■ RECORDS TO PROCESS:
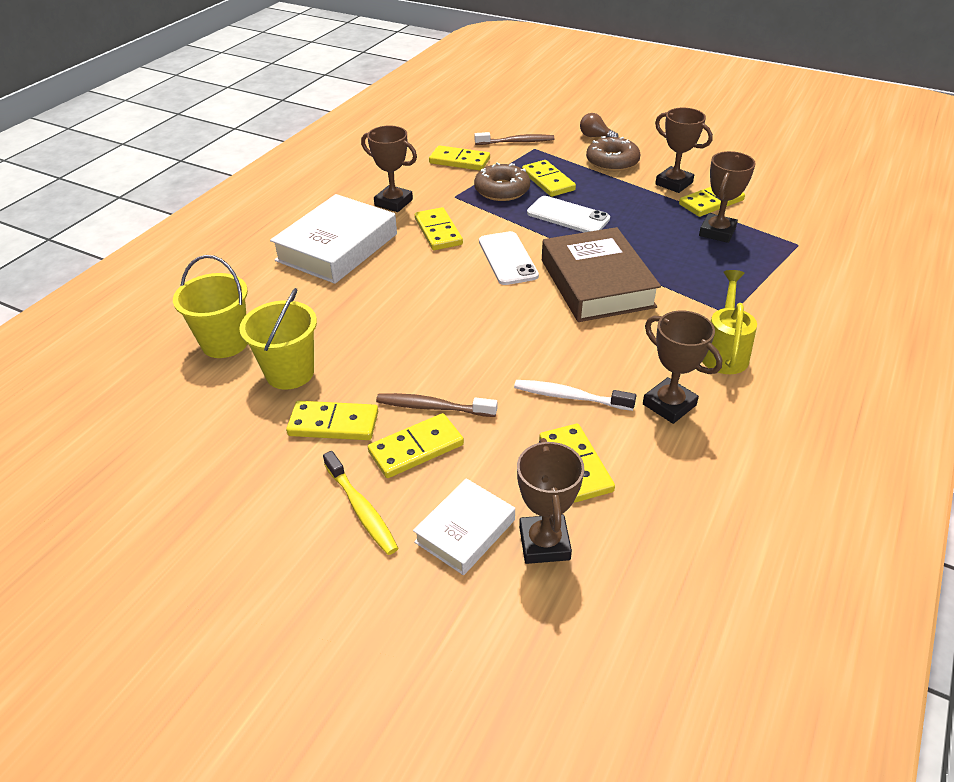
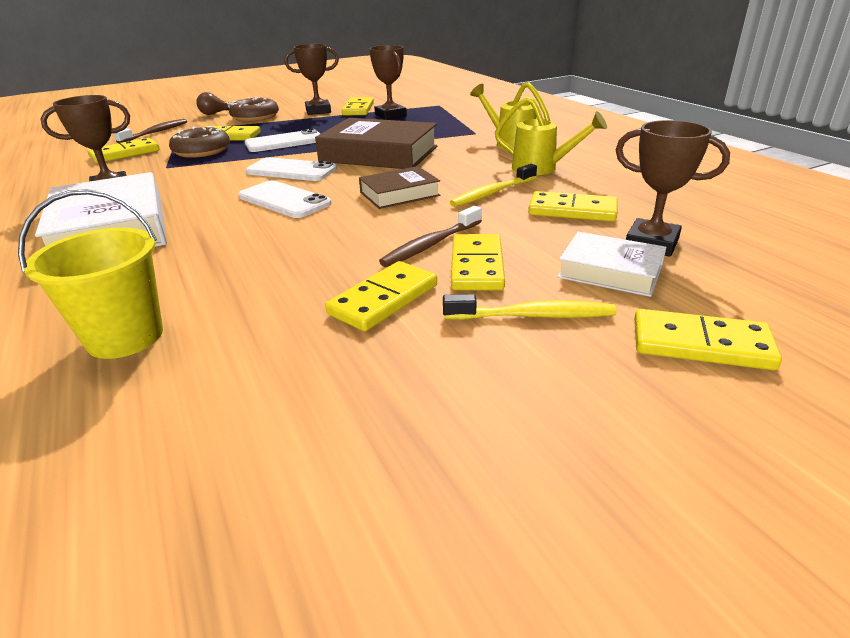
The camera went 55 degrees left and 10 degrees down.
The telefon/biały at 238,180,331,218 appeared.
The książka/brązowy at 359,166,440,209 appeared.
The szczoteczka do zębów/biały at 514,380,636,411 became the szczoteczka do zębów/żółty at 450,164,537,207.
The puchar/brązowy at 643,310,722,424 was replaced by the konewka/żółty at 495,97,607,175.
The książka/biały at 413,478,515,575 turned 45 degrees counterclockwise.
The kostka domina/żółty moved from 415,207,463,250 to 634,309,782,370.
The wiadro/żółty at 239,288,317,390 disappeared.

■ ACTIVITY:
Hand back all the entries exactly, leaving out the pictures.

■ REPLY:
The camera went 55 degrees left and 10 degrees down.
The telefon/biały at 238,180,331,218 appeared.
The książka/brązowy at 359,166,440,209 appeared.
The szczoteczka do zębów/biały at 514,380,636,411 became the szczoteczka do zębów/żółty at 450,164,537,207.
The puchar/brązowy at 643,310,722,424 was replaced by the konewka/żółty at 495,97,607,175.
The książka/biały at 413,478,515,575 turned 45 degrees counterclockwise.
The kostka domina/żółty moved from 415,207,463,250 to 634,309,782,370.
The wiadro/żółty at 239,288,317,390 disappeared.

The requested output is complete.